Scene difference descriptions:
━━━━━━━━━━━━━━━━

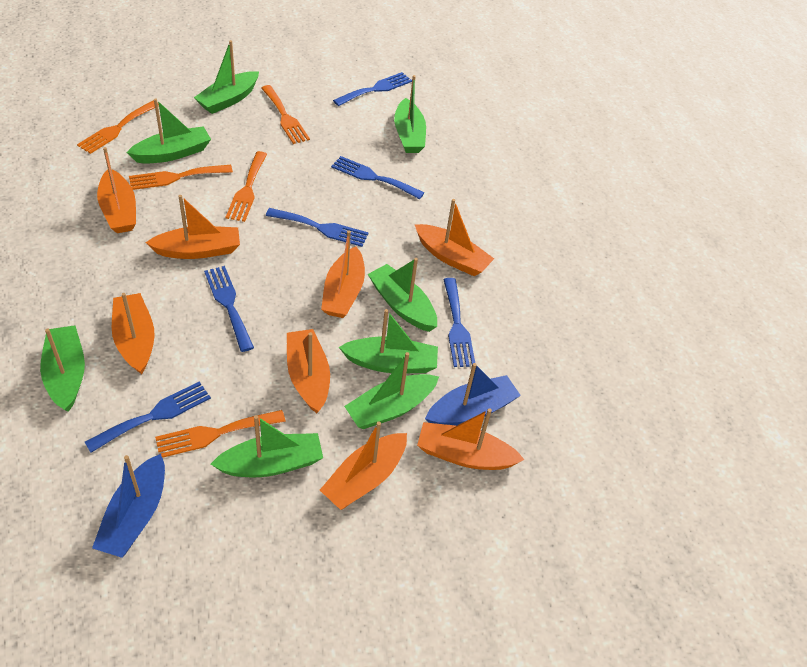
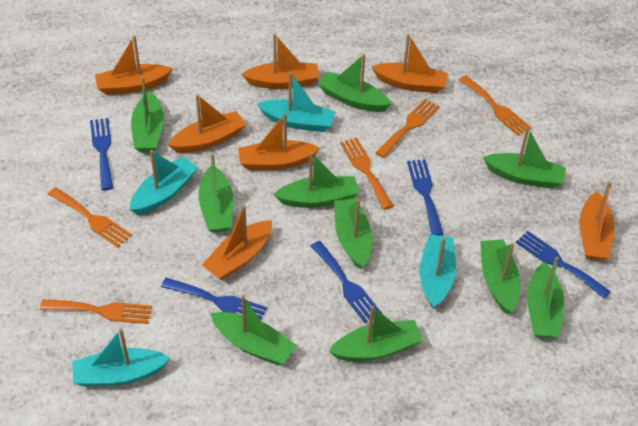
blue boat: 2 -> 0
blue fork: 6 -> 5
green boat: 8 -> 10
orange boat: 8 -> 7
turquoise boat: 0 -> 4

━━━━━━━━━━━━━━━━

In the records above, some lines hold the word "boat"; copy each such line.

TASK ANSWER
blue boat: 2 -> 0
green boat: 8 -> 10
orange boat: 8 -> 7
turquoise boat: 0 -> 4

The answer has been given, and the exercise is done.